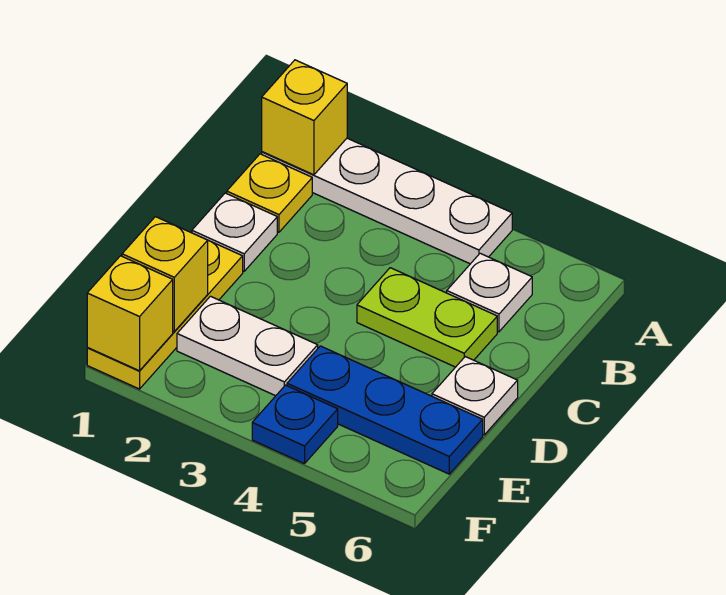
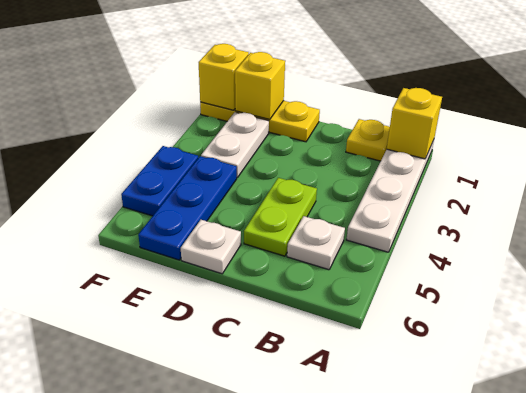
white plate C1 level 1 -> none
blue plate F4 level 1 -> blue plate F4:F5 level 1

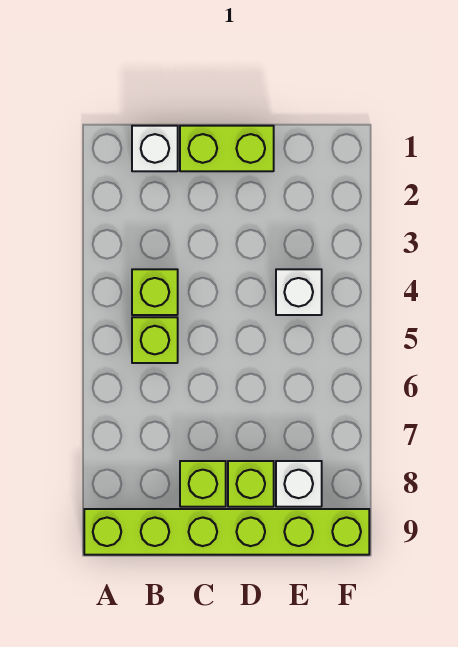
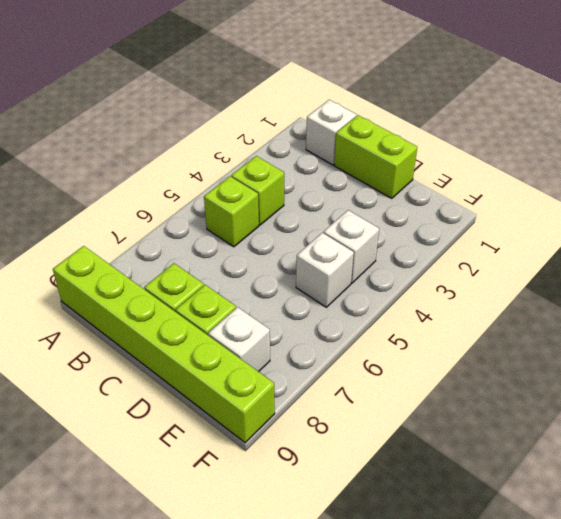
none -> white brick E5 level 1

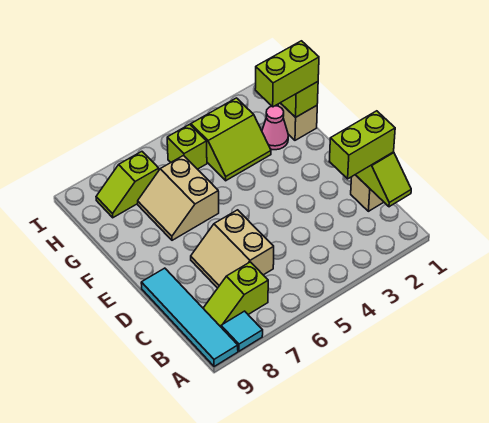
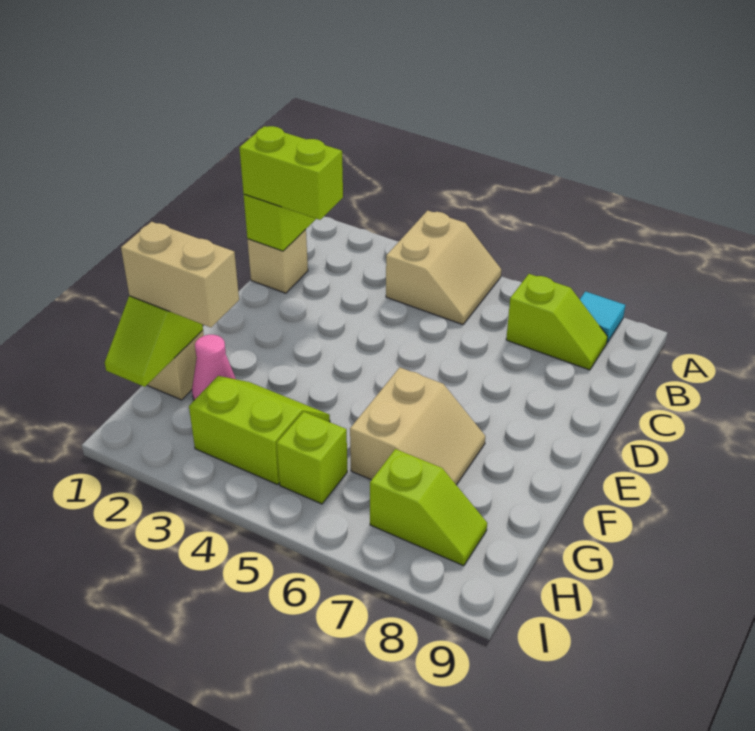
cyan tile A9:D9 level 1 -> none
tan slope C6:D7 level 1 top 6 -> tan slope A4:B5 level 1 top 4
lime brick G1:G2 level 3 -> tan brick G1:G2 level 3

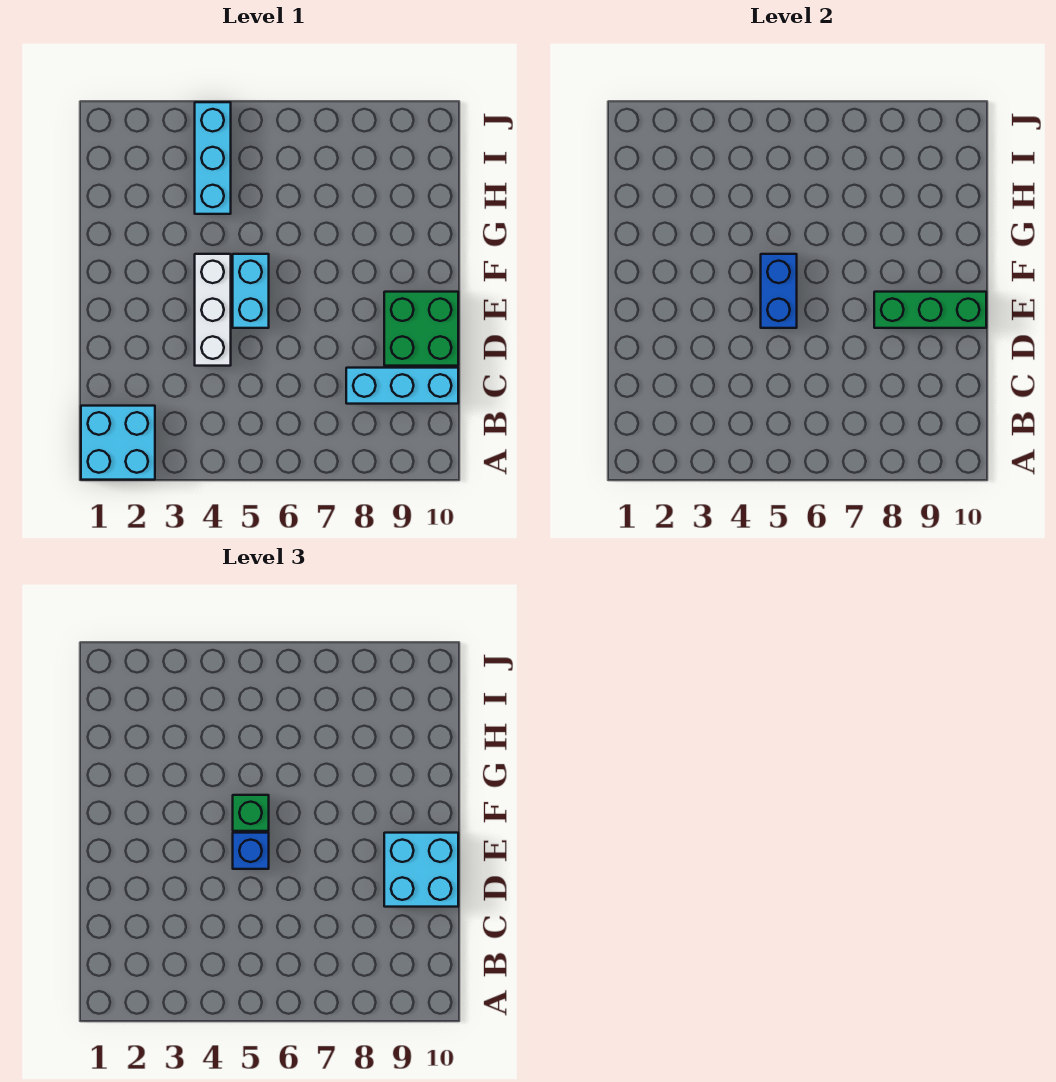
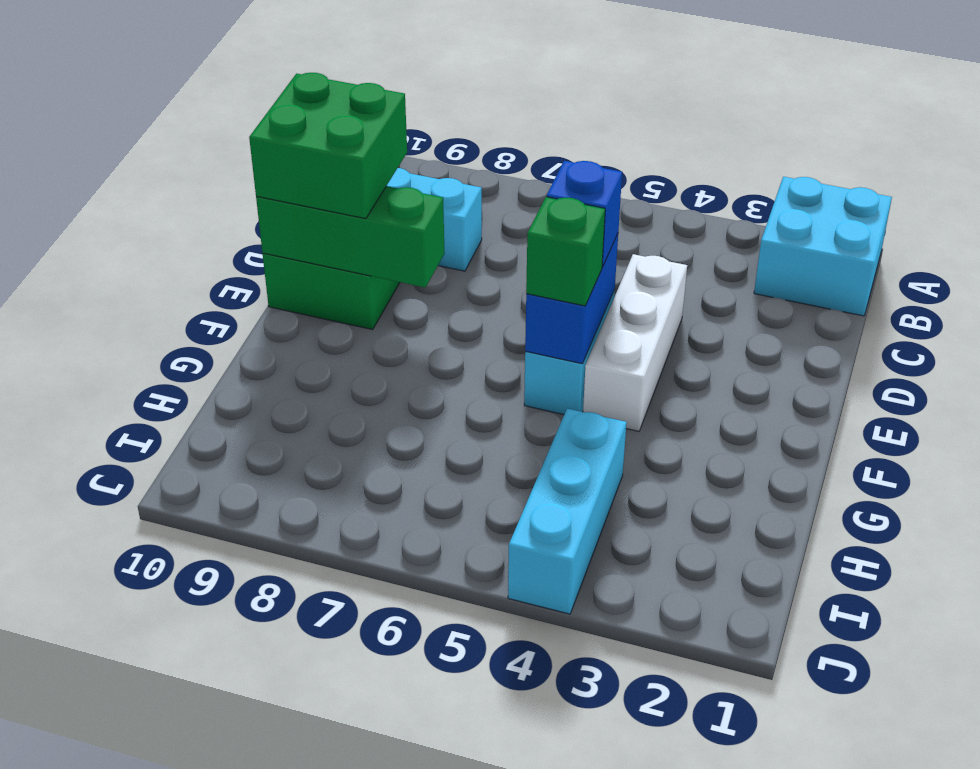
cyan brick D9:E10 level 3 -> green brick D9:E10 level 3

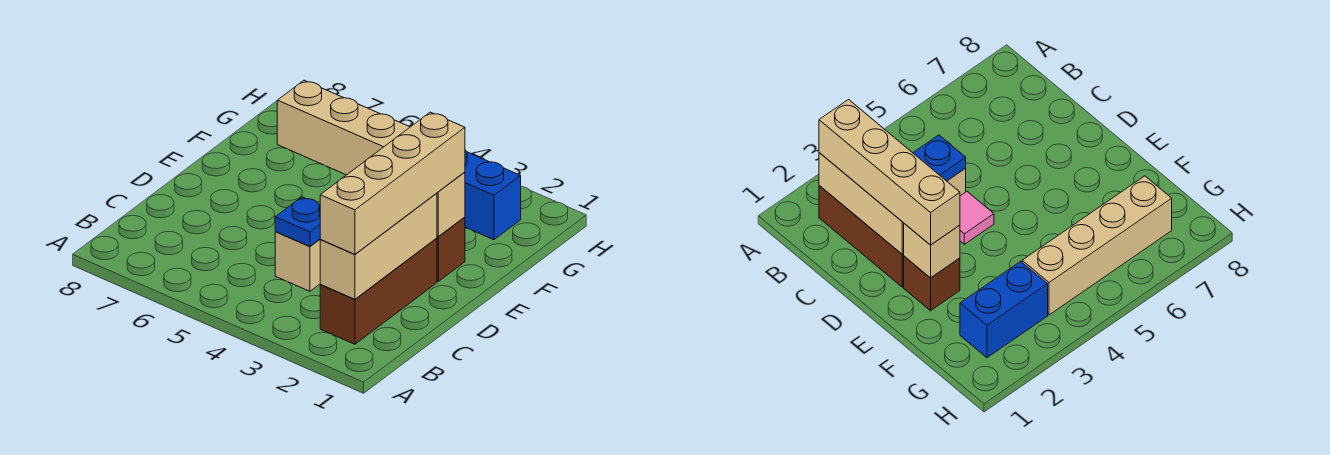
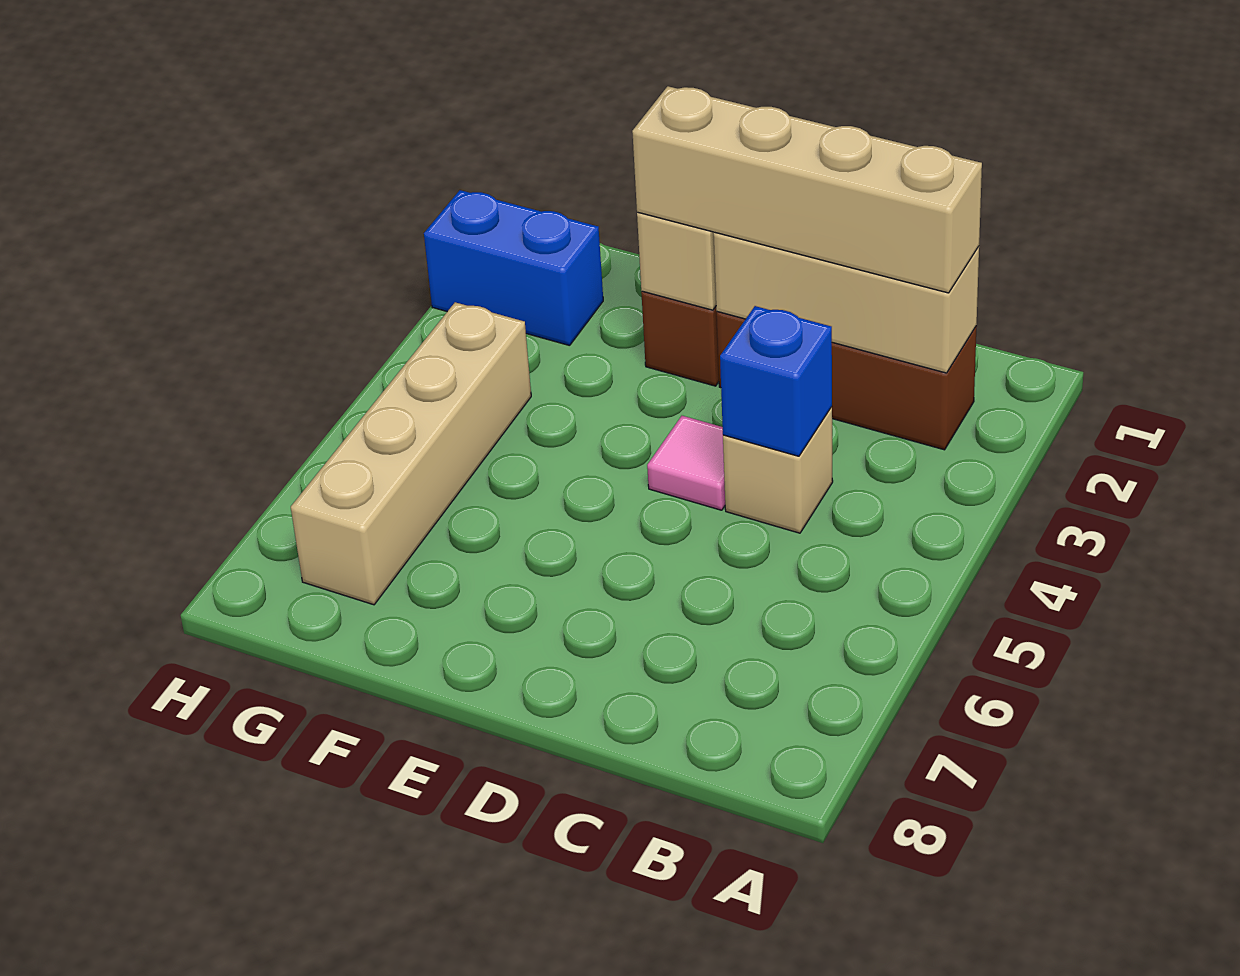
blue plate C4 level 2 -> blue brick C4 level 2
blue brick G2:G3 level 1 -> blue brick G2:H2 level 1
####
- _Work required_: The range runs from the line containing "cyan tile A9:D9 level 1 -> none" through the end of the entries; print those lines exactly and leave the pictures out.

- _Exercise answer_:
cyan tile A9:D9 level 1 -> none
tan slope C6:D7 level 1 top 6 -> tan slope A4:B5 level 1 top 4
lime brick G1:G2 level 3 -> tan brick G1:G2 level 3

cyan brick D9:E10 level 3 -> green brick D9:E10 level 3

blue plate C4 level 2 -> blue brick C4 level 2
blue brick G2:G3 level 1 -> blue brick G2:H2 level 1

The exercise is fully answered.